[Stored records]
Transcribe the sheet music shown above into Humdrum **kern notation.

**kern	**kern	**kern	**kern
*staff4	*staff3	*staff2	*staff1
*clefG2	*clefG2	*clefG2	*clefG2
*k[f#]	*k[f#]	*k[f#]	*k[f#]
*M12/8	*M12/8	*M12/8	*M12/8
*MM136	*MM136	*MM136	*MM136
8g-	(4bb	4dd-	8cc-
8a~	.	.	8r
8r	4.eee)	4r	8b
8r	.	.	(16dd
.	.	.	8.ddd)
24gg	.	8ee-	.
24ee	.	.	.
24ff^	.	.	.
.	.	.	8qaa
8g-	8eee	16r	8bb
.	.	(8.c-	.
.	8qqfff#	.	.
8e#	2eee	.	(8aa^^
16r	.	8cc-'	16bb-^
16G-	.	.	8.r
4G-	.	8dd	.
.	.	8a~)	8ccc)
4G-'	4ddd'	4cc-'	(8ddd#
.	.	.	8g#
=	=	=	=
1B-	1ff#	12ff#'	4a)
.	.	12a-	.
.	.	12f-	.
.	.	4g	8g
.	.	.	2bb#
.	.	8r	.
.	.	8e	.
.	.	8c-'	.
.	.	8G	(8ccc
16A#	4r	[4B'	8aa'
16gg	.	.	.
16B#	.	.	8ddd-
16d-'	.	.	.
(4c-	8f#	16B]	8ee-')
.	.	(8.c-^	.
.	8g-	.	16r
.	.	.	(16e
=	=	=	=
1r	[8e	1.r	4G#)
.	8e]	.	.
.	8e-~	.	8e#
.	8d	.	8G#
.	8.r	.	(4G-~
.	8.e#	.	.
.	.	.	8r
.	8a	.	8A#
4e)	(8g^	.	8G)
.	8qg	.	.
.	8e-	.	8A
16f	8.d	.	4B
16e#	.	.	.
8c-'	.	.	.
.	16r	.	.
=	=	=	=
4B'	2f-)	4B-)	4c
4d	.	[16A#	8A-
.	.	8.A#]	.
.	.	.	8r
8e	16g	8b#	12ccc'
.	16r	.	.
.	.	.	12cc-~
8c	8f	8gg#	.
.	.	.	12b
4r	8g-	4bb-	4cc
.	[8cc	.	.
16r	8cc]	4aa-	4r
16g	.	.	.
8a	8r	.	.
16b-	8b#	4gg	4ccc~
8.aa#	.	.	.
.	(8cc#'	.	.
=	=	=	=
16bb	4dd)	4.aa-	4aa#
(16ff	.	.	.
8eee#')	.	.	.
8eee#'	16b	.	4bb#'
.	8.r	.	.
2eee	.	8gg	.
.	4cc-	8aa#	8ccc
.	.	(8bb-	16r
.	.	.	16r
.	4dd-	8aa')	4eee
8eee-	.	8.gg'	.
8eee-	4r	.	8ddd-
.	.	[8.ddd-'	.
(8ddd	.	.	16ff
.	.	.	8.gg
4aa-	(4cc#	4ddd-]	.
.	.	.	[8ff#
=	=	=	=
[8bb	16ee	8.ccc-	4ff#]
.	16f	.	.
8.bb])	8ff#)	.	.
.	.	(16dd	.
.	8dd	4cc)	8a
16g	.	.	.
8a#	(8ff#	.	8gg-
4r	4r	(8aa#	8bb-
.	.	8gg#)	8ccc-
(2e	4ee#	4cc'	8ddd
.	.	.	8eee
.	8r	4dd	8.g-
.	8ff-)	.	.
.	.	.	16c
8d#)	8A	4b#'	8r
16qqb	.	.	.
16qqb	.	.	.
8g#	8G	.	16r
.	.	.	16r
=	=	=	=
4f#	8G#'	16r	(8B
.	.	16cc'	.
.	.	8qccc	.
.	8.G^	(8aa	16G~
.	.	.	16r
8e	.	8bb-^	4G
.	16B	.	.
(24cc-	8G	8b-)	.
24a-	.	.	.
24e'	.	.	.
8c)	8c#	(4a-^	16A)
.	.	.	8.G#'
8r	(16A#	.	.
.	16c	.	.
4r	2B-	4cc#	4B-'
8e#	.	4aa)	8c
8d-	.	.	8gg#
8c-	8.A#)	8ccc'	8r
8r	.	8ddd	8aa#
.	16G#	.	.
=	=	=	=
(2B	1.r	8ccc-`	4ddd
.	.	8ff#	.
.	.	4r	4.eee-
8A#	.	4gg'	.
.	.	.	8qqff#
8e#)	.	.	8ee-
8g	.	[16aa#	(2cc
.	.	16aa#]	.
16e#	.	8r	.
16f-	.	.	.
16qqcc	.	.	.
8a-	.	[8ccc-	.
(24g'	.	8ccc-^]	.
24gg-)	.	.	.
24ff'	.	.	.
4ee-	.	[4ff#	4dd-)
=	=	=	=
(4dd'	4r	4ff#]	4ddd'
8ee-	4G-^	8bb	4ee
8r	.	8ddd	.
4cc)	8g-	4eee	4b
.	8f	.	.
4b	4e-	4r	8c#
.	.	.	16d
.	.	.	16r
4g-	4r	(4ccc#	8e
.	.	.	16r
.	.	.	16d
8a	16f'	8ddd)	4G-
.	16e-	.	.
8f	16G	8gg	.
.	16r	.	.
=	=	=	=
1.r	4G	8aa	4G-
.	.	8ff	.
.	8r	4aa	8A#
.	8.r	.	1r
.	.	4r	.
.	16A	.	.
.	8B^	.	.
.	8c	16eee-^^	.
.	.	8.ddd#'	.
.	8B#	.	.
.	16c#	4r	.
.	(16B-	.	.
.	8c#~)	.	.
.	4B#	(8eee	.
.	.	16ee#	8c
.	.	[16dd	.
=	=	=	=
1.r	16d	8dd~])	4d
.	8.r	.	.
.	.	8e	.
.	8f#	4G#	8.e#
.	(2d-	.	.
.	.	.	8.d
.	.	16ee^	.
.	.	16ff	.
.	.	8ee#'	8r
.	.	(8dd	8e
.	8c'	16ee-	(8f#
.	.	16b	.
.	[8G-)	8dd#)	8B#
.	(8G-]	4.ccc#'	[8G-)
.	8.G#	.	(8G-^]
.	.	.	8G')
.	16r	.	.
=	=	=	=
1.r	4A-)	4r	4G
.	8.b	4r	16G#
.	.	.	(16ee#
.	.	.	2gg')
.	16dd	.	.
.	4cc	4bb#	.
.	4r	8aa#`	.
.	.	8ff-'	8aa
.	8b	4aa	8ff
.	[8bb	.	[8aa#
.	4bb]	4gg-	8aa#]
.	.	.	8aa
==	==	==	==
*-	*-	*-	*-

## STATED GOAL:
Which lines of the material above contain the string "kern"? Pull out each of them, and note that case counts.

## SOLUTION TO THE EXERCISE:
Transcribe the sheet music shown above into Humdrum **kern notation.
**kern	**kern	**kern	**kern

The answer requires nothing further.